▸ Records shown
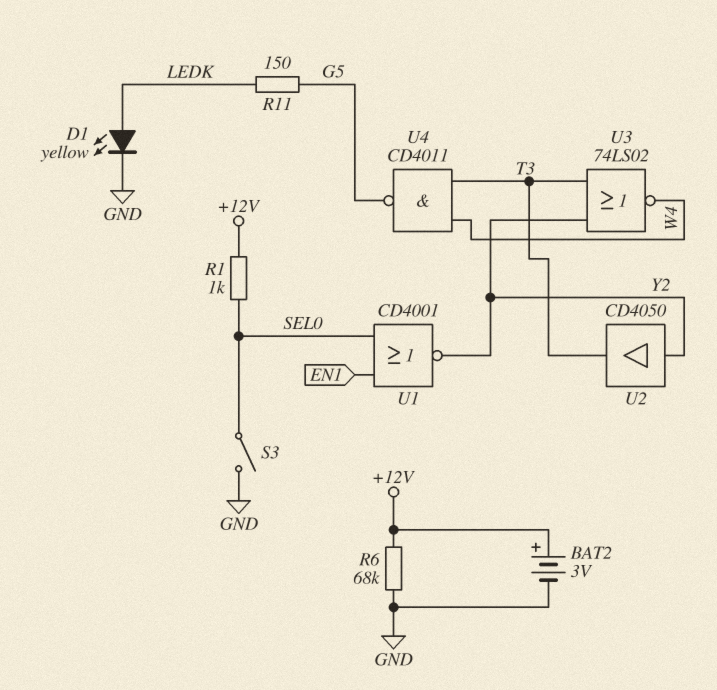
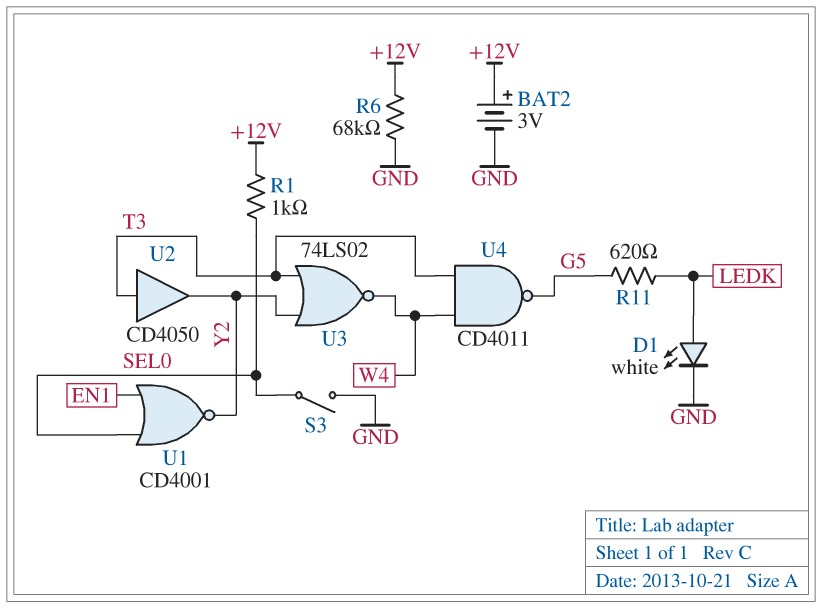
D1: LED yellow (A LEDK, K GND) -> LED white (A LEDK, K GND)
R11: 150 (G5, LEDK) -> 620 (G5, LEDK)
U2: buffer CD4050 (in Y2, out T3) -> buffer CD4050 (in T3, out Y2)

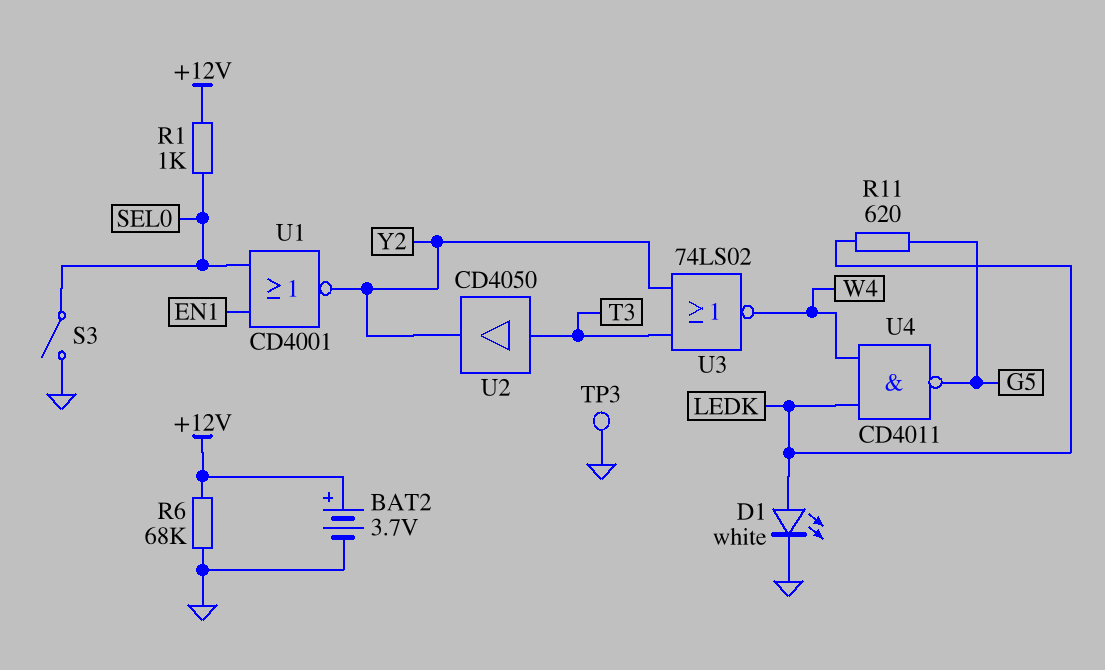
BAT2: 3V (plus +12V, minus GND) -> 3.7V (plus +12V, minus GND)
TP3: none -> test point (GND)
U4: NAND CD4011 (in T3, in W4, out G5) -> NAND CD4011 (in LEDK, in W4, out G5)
...
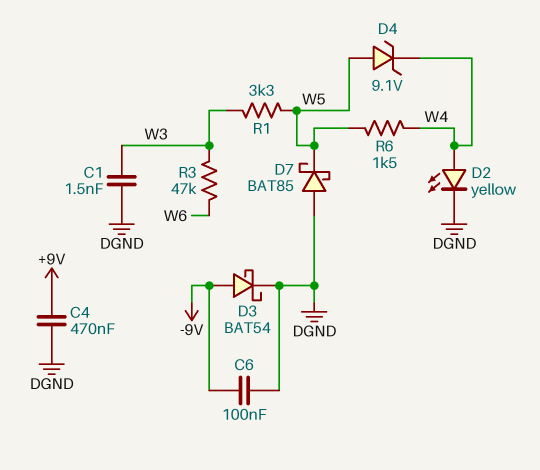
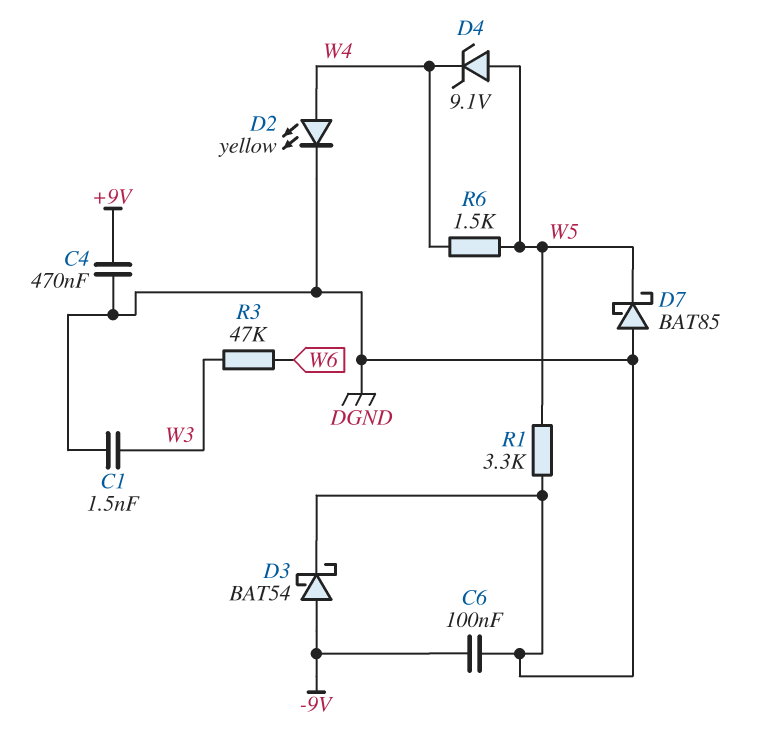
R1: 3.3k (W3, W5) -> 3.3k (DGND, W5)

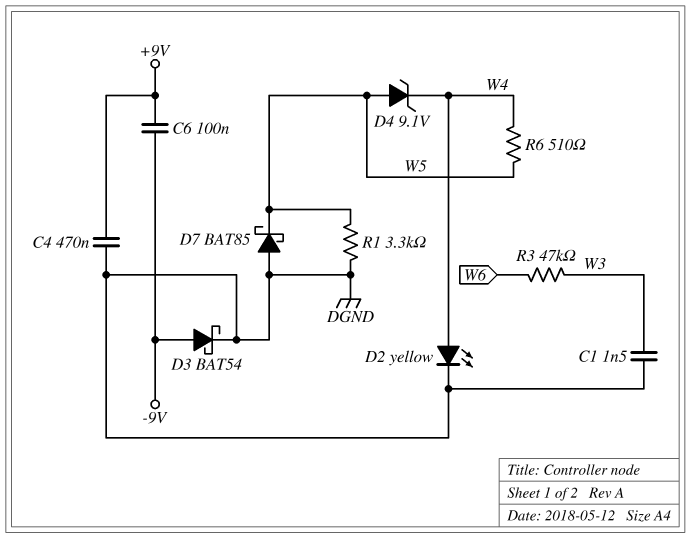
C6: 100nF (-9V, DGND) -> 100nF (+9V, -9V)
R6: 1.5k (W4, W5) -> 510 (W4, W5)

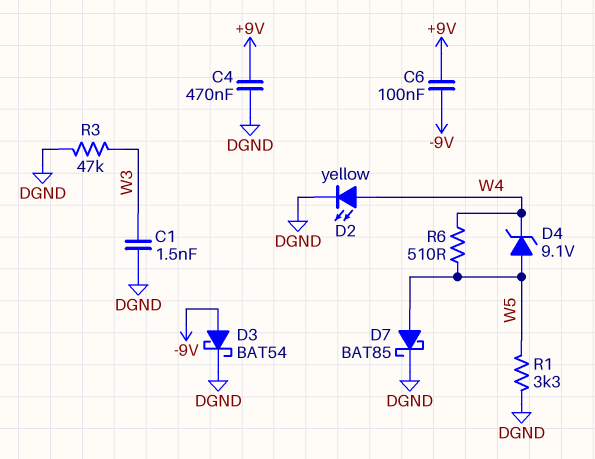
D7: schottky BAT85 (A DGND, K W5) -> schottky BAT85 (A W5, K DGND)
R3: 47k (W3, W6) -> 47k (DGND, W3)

▸ Exercise
The answer consists of every line above in which the word "DGND" occurs.

▸ Answer to this exercise
R1: 3.3k (W3, W5) -> 3.3k (DGND, W5)
C6: 100nF (-9V, DGND) -> 100nF (+9V, -9V)
D7: schottky BAT85 (A DGND, K W5) -> schottky BAT85 (A W5, K DGND)
R3: 47k (W3, W6) -> 47k (DGND, W3)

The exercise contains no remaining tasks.